Copy out each line in the rows below that contains the string "kern". The match is case-sensitive.

'''

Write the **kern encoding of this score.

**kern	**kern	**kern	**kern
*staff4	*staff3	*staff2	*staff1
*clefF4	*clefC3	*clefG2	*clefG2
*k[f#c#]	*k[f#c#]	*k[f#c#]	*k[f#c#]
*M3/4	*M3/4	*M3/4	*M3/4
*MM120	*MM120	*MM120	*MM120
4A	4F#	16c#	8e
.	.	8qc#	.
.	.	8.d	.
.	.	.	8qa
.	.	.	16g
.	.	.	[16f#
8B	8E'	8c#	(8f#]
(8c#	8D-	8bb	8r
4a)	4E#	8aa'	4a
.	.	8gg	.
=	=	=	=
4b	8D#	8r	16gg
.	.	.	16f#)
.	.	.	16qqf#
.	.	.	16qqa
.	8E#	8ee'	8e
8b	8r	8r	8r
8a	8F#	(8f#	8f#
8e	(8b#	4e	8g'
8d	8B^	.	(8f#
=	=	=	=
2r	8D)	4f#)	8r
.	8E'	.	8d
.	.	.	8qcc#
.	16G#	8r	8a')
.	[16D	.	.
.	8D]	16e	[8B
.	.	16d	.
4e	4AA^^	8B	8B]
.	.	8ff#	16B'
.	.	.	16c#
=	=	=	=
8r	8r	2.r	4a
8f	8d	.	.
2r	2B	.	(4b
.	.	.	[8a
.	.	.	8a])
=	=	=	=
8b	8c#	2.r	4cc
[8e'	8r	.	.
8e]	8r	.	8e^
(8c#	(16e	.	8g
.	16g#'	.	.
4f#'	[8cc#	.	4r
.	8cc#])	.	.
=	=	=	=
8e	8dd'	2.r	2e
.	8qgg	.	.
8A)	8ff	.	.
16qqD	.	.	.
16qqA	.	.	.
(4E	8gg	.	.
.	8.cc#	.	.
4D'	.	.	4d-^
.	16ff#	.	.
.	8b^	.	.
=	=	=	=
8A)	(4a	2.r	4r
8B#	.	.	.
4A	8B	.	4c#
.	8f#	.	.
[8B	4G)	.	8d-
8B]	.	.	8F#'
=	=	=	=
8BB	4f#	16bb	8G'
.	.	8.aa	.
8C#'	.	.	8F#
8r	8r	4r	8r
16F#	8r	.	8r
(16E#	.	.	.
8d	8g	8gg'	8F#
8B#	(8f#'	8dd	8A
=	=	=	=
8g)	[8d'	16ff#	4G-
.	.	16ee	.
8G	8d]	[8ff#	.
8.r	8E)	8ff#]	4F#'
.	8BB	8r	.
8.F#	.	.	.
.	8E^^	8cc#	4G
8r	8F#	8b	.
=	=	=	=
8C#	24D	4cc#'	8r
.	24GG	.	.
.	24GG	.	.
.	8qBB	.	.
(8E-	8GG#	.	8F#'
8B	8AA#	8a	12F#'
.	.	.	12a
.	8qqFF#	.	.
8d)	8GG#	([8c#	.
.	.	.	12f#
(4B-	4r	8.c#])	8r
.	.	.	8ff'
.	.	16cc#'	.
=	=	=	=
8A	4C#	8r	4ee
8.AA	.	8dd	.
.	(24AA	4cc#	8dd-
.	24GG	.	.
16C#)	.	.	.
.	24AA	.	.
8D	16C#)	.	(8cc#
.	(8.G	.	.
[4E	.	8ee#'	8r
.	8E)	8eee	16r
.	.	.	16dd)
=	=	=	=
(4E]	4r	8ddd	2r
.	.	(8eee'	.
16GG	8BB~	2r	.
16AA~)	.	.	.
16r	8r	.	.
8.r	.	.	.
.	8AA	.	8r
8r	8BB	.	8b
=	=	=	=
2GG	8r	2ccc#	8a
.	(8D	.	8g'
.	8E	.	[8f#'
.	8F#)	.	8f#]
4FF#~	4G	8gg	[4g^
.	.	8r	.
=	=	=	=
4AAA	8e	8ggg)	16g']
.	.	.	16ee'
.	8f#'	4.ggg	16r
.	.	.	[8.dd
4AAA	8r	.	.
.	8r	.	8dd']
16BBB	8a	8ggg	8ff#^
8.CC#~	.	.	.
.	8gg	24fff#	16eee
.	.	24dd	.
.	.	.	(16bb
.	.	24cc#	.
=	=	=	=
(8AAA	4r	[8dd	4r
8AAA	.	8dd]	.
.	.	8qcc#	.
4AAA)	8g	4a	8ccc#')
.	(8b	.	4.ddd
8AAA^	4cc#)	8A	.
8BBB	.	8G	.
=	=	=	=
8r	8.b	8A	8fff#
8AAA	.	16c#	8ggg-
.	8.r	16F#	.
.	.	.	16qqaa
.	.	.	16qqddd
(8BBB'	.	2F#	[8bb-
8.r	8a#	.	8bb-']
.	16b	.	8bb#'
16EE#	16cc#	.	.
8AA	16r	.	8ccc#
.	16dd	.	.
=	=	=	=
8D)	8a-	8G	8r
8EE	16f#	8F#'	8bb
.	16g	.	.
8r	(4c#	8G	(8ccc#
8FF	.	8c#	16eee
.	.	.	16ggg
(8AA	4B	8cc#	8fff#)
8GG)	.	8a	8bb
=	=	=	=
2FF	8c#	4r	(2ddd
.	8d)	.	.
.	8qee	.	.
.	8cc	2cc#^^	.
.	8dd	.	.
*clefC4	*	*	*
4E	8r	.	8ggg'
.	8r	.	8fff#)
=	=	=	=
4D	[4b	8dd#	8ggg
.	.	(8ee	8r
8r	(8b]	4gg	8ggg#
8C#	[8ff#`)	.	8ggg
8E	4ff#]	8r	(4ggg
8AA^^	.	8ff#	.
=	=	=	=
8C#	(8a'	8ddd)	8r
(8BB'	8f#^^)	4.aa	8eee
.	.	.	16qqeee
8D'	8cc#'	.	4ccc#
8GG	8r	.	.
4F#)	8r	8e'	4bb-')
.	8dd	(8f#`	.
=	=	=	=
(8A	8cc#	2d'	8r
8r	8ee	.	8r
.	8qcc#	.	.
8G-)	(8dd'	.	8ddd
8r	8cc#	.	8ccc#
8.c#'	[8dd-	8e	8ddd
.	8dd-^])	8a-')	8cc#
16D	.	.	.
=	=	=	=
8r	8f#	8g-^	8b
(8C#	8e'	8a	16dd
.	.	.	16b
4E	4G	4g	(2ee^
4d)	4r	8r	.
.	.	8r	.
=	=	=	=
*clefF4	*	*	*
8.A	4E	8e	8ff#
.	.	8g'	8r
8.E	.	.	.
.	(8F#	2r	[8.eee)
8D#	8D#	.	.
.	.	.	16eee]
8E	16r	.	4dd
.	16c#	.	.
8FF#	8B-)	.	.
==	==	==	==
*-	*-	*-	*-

'''

- [Answer for this exercise]:
Write the **kern encoding of this score.
**kern	**kern	**kern	**kern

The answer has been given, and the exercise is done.